=== Collected data entries ===
★ ★ ★
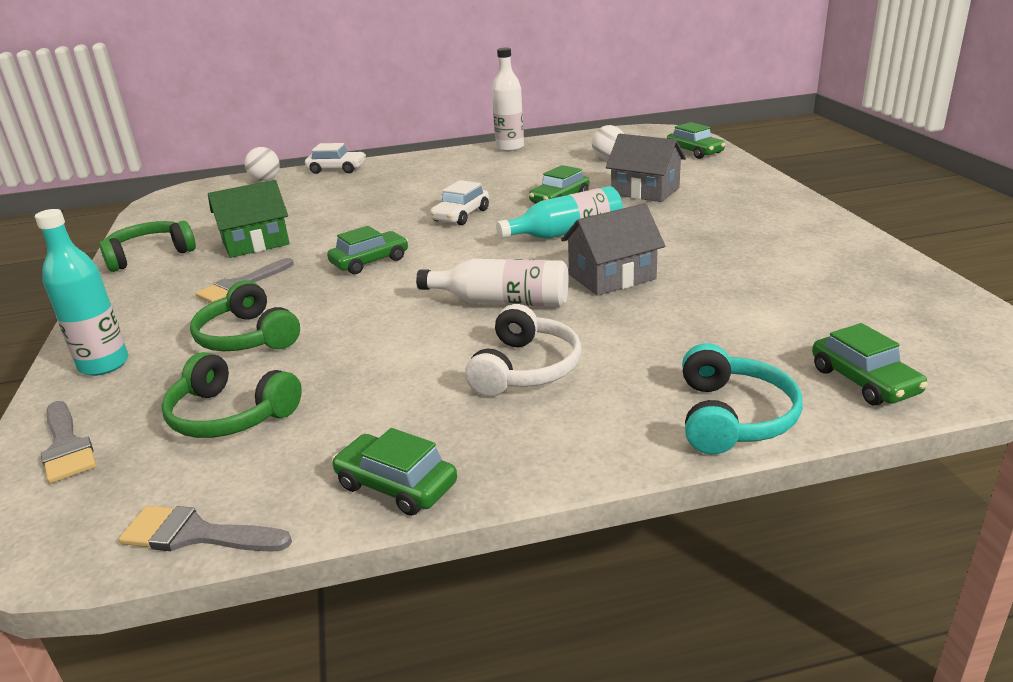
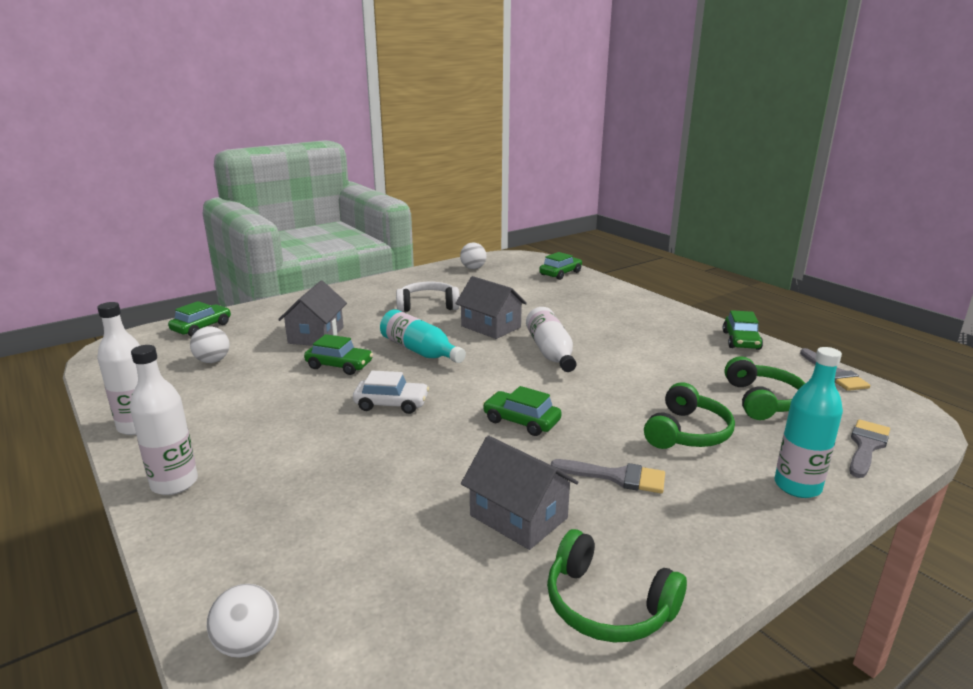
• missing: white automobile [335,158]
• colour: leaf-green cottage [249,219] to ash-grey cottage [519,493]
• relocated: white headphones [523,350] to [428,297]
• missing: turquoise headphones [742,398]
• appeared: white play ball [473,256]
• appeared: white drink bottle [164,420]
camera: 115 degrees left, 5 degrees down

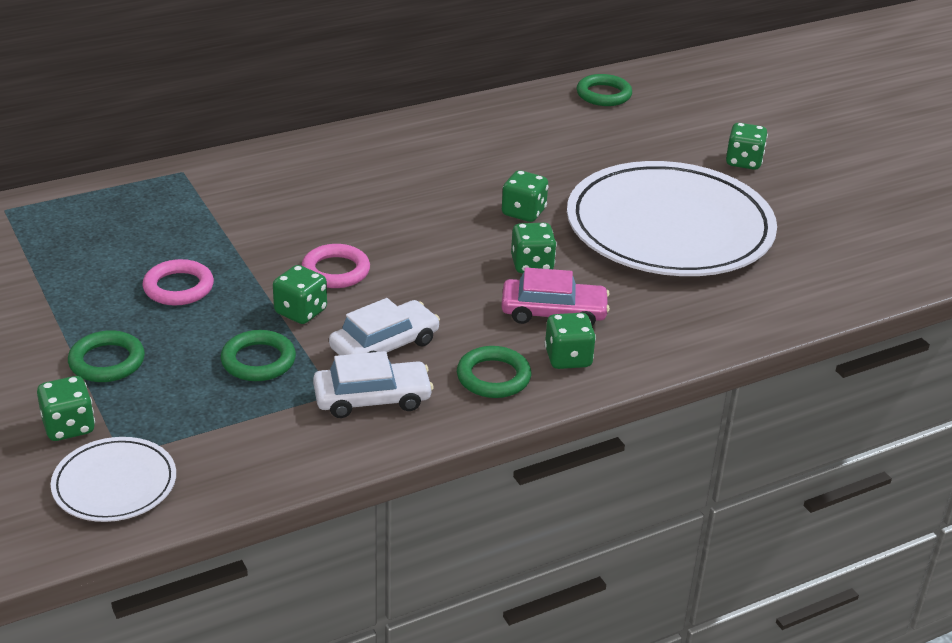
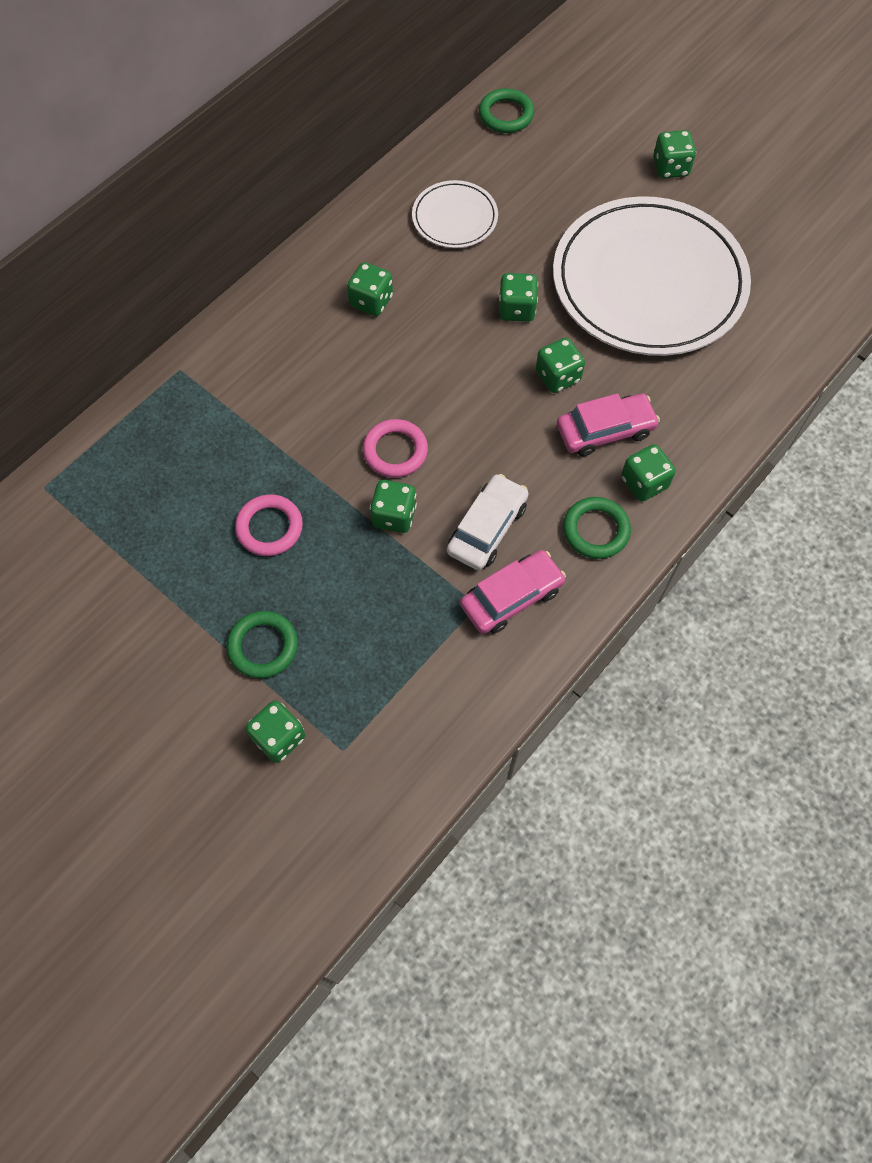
• missing: leaf-green ring [258,355]
• colour: white automobile [373,384] to rose-pink automobile [513,592]
• relocated: white dinner plate [113,479] to [455,214]
• appeared: leaf-green game die [370,289]
camera: 20 degrees left, 30 degrees up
★ ★ ★
=== PROBLEM TO WORK ON ===
Where the data above reaches the line holding "turquoise headphones [742,398]", begin printing, and stop after the line holding "drink bottle [164,420]". Each line must be reproduced exactly, with nothing else added.

=== EXPECTED ANSWER ===
• missing: turquoise headphones [742,398]
• appeared: white play ball [473,256]
• appeared: white drink bottle [164,420]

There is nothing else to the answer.